**Task prompt**. Without any images, write the listing below out word for word.

**Stored data**.
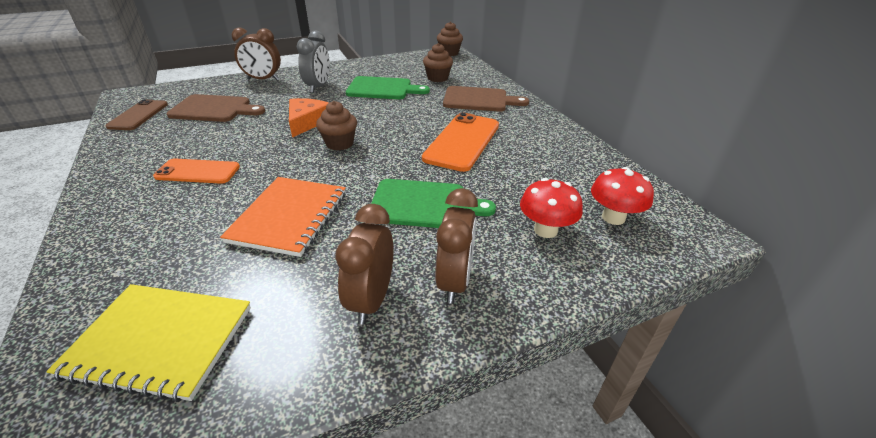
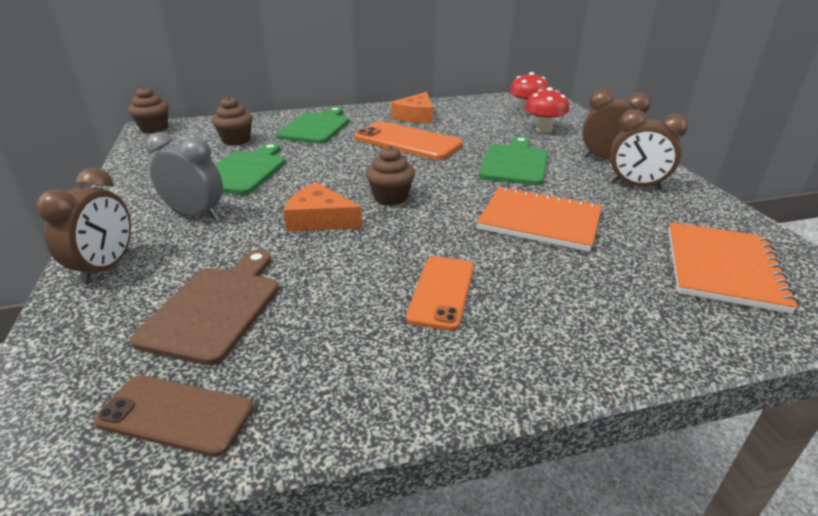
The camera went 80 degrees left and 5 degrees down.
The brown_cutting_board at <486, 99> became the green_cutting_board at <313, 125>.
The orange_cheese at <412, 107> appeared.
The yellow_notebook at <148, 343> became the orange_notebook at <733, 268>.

**Result of the task**.
The camera went 80 degrees left and 5 degrees down.
The brown_cutting_board at <486, 99> became the green_cutting_board at <313, 125>.
The orange_cheese at <412, 107> appeared.
The yellow_notebook at <148, 343> became the orange_notebook at <733, 268>.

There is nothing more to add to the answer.